TASK TO CARRY OUT:
Look below for the line containing "purple carton [523,173,593,308]"; from there through the line containing "camera: 10 degrees left, 15 degrees up", both lines included, please set down each line exactly and nothing else.

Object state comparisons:
--

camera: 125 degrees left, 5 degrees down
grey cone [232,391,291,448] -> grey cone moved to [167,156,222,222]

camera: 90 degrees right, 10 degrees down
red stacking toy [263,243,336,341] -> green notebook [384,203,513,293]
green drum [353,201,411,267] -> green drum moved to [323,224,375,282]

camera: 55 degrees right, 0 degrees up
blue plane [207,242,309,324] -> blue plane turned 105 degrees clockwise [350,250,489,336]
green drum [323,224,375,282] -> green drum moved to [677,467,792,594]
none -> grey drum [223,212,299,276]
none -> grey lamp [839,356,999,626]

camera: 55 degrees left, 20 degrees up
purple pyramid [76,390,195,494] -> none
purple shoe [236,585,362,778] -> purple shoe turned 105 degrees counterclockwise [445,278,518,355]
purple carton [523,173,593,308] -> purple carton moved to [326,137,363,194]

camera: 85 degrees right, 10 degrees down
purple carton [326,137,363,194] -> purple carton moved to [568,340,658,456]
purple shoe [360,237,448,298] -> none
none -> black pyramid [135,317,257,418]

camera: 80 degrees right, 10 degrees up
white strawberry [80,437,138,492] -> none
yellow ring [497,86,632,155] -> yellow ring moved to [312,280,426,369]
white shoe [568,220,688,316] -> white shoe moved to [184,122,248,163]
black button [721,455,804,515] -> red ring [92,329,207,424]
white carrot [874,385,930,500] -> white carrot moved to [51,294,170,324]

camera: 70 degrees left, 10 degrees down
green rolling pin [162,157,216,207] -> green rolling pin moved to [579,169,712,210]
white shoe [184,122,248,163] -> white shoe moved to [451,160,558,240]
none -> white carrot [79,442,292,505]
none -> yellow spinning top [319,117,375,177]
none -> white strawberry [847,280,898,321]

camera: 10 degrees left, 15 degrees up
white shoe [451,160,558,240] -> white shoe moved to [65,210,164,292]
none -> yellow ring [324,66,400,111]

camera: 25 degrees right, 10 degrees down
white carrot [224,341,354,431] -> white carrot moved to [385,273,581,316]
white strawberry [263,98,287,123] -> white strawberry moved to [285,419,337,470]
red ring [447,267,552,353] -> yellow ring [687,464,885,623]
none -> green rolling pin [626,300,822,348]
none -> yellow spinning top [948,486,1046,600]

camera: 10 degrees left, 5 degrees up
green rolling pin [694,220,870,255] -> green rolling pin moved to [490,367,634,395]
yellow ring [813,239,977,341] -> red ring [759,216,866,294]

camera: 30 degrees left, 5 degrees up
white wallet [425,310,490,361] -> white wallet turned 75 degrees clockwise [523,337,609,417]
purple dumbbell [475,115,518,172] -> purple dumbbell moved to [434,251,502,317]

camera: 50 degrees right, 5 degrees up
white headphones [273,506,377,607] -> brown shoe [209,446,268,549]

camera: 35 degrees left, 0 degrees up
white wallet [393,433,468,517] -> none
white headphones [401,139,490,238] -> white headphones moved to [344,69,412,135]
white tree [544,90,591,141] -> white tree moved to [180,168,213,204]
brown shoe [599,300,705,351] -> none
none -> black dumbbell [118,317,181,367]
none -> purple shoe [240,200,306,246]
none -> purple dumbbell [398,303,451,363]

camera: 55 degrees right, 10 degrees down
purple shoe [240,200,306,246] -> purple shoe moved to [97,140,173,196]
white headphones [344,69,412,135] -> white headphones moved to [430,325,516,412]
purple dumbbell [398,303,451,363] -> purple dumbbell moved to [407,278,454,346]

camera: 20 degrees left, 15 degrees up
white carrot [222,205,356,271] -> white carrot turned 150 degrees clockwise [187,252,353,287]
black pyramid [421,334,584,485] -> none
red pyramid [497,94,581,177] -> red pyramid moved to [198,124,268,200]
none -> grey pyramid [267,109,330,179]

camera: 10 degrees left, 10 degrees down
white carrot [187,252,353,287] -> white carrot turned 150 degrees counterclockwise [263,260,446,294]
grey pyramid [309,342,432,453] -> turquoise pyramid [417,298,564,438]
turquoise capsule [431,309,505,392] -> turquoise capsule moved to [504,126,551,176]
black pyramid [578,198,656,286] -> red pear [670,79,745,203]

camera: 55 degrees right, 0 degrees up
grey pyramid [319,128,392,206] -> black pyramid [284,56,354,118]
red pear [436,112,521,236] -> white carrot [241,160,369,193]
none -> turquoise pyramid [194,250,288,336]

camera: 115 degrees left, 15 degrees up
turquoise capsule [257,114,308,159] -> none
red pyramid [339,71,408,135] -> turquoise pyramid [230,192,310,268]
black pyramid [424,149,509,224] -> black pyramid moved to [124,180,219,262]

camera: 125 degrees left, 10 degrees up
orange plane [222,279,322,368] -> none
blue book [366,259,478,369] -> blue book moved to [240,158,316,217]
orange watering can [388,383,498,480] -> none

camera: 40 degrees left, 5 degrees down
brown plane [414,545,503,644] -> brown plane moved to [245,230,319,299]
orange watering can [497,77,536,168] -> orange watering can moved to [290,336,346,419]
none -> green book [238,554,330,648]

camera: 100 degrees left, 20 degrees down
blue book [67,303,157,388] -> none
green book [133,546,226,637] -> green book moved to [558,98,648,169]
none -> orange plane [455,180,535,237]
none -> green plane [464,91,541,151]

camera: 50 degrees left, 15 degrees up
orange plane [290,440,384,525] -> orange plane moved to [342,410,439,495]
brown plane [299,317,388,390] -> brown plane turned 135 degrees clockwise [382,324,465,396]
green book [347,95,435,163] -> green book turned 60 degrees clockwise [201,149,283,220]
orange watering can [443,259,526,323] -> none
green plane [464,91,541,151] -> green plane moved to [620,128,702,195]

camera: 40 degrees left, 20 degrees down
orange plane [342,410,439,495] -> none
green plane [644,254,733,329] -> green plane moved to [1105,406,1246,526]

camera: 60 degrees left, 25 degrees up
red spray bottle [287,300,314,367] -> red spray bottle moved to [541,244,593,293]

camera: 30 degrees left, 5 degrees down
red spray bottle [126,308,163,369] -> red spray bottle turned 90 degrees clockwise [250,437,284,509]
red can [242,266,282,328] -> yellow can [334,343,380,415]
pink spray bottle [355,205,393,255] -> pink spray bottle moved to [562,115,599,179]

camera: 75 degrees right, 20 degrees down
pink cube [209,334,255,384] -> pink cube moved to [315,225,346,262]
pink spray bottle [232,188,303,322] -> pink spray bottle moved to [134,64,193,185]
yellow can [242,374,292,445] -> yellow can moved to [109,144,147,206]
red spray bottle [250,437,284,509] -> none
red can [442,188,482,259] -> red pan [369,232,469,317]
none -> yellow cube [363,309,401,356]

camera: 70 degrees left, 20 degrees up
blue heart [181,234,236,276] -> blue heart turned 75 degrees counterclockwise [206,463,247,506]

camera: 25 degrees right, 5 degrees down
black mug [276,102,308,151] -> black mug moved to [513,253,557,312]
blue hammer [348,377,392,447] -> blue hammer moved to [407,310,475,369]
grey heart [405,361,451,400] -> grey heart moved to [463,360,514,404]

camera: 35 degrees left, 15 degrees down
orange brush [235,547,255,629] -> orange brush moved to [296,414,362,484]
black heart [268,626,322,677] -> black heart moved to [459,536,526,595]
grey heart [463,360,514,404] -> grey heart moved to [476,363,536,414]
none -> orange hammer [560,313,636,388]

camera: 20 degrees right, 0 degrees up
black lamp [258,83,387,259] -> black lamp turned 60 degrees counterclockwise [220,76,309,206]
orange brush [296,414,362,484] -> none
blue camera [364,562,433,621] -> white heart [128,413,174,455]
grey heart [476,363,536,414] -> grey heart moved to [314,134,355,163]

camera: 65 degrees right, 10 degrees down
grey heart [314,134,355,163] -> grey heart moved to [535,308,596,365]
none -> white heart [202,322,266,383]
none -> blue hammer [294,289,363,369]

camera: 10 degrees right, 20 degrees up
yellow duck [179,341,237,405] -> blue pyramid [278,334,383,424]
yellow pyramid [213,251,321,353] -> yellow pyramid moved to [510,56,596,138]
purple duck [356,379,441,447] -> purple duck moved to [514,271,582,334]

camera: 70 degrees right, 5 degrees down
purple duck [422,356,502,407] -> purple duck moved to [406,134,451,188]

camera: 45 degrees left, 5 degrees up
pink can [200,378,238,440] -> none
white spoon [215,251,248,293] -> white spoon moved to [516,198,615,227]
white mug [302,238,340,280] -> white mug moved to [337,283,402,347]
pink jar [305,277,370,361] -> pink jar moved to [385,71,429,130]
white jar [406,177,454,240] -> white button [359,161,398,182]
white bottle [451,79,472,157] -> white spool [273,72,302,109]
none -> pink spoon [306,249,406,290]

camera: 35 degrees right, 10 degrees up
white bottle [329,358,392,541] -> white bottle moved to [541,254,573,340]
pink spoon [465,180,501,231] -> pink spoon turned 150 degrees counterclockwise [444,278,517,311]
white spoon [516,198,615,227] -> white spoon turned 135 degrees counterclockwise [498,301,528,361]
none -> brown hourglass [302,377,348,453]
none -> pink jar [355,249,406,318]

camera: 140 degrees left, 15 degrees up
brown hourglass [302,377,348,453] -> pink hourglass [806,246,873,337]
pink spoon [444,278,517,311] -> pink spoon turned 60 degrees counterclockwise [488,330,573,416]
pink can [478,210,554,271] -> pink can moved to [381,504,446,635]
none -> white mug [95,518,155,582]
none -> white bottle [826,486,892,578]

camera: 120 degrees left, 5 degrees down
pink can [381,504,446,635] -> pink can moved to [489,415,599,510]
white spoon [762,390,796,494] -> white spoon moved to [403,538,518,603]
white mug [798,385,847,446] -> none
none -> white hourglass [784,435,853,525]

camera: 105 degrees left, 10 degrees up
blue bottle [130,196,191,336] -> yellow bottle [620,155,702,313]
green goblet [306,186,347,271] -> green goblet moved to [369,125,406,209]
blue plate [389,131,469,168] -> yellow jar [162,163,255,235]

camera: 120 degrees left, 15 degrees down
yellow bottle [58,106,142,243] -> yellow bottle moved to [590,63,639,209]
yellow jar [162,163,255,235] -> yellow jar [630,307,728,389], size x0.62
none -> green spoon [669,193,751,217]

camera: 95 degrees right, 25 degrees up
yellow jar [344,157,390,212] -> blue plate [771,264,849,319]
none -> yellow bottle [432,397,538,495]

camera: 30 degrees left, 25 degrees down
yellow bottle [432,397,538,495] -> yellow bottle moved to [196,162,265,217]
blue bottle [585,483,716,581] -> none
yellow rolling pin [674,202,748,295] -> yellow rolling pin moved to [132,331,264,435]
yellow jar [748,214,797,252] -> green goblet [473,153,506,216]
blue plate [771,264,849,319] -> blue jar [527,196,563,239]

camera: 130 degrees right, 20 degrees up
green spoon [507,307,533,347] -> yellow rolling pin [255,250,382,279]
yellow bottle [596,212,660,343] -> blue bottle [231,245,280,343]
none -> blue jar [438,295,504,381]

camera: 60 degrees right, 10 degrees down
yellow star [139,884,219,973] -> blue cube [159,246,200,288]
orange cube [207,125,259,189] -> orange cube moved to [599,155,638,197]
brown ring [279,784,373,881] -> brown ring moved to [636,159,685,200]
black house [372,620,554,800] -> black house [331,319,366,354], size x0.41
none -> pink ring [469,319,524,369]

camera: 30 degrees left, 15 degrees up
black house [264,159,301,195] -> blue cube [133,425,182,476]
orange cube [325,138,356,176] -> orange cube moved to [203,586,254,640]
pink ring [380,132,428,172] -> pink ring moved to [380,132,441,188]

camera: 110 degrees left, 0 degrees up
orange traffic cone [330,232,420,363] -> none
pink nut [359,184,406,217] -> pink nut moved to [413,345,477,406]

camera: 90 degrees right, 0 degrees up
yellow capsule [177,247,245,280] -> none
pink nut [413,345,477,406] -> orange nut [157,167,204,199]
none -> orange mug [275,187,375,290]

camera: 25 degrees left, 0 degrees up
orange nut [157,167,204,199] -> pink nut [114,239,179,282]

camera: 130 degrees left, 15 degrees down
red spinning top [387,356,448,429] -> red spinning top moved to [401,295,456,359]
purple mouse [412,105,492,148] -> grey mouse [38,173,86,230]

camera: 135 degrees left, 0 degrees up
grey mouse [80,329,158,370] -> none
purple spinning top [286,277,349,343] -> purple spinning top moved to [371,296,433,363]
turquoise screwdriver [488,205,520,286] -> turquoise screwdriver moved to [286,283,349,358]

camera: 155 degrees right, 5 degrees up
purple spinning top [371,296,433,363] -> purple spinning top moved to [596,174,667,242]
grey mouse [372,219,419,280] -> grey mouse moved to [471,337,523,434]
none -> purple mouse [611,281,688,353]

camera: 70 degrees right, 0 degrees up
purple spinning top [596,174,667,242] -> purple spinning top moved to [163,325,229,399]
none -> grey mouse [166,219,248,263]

--

WRITTEN ANSWER:
purple carton [523,173,593,308] -> purple carton moved to [326,137,363,194]

camera: 85 degrees right, 10 degrees down
purple carton [326,137,363,194] -> purple carton moved to [568,340,658,456]
purple shoe [360,237,448,298] -> none
none -> black pyramid [135,317,257,418]

camera: 80 degrees right, 10 degrees up
white strawberry [80,437,138,492] -> none
yellow ring [497,86,632,155] -> yellow ring moved to [312,280,426,369]
white shoe [568,220,688,316] -> white shoe moved to [184,122,248,163]
black button [721,455,804,515] -> red ring [92,329,207,424]
white carrot [874,385,930,500] -> white carrot moved to [51,294,170,324]

camera: 70 degrees left, 10 degrees down
green rolling pin [162,157,216,207] -> green rolling pin moved to [579,169,712,210]
white shoe [184,122,248,163] -> white shoe moved to [451,160,558,240]
none -> white carrot [79,442,292,505]
none -> yellow spinning top [319,117,375,177]
none -> white strawberry [847,280,898,321]

camera: 10 degrees left, 15 degrees up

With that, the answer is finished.